Stored data entries
------------------------------------------------------------
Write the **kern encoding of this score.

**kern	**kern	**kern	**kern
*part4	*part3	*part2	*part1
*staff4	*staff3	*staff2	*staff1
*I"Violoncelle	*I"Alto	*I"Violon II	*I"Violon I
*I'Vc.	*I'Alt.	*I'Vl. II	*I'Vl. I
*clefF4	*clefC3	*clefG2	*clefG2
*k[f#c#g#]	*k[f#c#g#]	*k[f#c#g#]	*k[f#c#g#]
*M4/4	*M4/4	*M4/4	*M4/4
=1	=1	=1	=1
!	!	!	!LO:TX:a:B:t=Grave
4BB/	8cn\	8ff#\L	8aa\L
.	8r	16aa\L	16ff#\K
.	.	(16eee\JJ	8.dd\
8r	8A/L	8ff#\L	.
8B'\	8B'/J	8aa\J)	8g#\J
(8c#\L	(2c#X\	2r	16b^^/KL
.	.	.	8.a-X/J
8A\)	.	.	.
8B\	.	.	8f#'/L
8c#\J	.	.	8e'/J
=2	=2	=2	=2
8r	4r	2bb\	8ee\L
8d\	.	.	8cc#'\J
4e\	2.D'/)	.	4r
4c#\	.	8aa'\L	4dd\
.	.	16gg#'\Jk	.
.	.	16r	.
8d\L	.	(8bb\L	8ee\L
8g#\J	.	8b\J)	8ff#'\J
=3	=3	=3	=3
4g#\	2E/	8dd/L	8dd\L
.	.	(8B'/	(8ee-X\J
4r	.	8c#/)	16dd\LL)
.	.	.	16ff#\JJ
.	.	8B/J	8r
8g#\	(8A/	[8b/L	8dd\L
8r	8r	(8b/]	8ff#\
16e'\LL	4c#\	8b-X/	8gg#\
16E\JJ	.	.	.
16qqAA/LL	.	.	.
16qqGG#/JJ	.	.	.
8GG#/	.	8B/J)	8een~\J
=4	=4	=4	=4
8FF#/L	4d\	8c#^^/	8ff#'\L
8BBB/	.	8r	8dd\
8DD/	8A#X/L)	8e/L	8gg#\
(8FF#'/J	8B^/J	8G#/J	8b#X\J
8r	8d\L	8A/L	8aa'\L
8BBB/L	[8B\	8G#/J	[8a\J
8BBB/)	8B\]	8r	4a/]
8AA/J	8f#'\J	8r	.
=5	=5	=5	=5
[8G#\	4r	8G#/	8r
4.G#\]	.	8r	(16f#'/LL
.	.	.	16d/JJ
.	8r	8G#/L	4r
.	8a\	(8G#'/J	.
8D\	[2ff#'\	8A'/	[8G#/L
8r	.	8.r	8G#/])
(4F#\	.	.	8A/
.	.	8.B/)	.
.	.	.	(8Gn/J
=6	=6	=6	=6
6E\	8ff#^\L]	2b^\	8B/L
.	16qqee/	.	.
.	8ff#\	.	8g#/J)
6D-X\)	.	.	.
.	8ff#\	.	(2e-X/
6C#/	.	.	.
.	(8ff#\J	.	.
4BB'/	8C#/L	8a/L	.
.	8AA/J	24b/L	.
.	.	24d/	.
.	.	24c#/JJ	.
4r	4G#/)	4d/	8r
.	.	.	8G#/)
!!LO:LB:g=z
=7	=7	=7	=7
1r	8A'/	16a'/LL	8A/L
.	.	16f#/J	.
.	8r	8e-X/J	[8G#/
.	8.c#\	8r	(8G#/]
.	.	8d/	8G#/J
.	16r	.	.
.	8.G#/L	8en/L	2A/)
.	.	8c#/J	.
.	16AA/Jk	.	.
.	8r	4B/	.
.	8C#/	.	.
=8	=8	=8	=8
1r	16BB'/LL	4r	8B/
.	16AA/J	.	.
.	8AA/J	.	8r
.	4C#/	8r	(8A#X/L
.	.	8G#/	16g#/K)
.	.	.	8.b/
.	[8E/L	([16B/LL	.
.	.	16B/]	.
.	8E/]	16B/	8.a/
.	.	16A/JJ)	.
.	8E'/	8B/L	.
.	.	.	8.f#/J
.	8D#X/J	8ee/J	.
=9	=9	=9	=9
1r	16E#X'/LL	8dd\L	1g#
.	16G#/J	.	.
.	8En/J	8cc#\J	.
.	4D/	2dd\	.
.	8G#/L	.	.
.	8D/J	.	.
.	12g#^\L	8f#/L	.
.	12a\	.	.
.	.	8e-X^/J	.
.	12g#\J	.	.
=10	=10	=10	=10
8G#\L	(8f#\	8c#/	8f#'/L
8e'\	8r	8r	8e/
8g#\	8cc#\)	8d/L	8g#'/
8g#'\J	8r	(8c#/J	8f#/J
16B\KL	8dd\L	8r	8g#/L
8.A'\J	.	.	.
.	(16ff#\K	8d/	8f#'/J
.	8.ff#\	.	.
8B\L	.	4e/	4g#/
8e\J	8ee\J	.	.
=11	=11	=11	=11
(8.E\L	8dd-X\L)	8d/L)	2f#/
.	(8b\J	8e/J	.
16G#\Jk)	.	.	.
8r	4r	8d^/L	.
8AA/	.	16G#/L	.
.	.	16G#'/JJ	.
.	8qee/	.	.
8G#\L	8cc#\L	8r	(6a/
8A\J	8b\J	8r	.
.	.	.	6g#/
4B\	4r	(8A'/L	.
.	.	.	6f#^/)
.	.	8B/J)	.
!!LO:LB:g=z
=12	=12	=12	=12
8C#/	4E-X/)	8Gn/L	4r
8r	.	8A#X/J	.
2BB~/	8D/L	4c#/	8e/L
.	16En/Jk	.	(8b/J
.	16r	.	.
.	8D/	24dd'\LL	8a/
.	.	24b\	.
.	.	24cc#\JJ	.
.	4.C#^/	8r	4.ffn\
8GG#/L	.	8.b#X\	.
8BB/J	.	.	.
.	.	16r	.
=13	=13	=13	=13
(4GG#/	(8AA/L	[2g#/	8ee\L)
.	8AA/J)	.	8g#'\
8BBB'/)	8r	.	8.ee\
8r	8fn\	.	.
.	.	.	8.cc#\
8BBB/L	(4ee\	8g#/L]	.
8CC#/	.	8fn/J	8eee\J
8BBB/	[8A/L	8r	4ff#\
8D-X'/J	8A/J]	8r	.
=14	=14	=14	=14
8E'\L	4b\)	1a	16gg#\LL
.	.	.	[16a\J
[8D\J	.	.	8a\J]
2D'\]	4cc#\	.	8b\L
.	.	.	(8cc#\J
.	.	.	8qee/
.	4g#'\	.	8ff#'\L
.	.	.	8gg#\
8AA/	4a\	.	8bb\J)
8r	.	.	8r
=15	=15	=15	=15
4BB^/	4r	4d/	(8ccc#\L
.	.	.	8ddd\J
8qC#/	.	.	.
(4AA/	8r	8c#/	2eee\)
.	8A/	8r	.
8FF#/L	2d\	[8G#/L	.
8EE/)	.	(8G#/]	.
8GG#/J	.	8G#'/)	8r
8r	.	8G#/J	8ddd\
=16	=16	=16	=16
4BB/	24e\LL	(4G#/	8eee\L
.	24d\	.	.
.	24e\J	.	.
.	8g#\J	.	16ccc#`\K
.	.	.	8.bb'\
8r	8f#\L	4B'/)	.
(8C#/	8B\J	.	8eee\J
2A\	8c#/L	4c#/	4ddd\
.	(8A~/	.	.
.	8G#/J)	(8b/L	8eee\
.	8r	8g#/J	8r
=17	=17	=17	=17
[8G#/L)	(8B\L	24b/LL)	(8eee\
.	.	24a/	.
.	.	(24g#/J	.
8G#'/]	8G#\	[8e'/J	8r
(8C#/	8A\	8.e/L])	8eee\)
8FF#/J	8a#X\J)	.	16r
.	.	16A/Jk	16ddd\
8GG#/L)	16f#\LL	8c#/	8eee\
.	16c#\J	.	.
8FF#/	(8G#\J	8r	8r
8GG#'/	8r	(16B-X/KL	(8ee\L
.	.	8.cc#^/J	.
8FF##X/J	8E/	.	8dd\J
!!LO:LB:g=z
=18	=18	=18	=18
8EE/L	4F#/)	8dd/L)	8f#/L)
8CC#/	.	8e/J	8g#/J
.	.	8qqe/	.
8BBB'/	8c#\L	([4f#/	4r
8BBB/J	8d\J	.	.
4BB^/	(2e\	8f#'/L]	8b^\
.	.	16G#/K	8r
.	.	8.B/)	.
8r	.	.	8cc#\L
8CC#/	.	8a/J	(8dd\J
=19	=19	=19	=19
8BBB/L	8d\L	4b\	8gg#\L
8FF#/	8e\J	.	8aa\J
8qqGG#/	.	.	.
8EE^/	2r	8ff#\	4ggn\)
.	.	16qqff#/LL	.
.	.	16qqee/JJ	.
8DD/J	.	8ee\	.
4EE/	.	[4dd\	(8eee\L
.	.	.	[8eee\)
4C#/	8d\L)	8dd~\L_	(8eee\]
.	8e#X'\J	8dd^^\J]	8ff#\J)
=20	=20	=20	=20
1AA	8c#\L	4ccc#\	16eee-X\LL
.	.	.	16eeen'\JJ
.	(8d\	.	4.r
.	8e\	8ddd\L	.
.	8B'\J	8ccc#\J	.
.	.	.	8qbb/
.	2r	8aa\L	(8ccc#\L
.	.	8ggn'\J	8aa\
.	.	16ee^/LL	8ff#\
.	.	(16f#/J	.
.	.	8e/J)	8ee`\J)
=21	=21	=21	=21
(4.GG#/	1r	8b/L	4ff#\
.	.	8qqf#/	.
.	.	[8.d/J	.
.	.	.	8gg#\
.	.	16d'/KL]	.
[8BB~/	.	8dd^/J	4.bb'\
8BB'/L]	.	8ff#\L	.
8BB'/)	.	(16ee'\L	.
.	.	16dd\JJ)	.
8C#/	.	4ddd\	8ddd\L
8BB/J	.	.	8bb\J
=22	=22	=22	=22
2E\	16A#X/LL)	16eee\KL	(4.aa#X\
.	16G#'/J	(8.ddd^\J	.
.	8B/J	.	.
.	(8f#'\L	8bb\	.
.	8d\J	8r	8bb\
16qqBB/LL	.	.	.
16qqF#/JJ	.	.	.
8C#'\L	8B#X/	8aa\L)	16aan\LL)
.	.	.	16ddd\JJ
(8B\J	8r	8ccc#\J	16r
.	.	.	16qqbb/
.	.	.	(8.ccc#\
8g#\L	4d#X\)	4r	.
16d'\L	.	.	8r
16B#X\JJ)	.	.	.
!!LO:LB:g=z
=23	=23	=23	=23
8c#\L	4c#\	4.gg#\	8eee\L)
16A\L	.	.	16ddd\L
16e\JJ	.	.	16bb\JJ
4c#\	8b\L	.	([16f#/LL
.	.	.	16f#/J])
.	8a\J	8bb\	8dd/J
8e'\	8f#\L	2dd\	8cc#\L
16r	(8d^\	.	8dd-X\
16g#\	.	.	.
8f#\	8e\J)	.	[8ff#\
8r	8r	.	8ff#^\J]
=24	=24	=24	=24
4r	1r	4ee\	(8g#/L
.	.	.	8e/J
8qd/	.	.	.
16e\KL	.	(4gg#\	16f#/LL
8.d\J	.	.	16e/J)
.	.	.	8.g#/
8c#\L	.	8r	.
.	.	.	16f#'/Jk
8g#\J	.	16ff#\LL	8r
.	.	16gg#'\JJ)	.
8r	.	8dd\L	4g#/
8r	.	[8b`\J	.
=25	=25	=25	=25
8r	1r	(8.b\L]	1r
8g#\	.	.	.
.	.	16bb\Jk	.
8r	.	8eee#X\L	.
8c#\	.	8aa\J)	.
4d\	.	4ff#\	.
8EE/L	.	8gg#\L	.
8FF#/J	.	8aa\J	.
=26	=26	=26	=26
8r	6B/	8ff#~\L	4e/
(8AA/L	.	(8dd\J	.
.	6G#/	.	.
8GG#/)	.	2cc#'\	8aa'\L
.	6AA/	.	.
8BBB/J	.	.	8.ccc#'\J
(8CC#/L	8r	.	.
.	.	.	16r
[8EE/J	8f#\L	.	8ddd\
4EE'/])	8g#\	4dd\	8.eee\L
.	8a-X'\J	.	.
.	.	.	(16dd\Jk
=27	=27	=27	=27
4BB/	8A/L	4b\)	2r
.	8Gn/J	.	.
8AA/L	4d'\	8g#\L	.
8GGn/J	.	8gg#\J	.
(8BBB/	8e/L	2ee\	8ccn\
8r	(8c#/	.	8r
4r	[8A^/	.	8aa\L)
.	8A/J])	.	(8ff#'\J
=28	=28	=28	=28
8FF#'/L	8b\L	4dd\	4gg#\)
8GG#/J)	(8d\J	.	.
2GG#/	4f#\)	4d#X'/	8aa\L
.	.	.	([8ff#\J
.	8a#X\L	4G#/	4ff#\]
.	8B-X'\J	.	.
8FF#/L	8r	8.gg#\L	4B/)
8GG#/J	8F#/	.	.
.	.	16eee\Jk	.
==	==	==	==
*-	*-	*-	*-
------------------------------------------------------------
## TASK PROMPT
Show each line of the rows above that contains the string "kern".

## SOLUTION TO THIS TASK
Write the **kern encoding of this score.
**kern	**kern	**kern	**kern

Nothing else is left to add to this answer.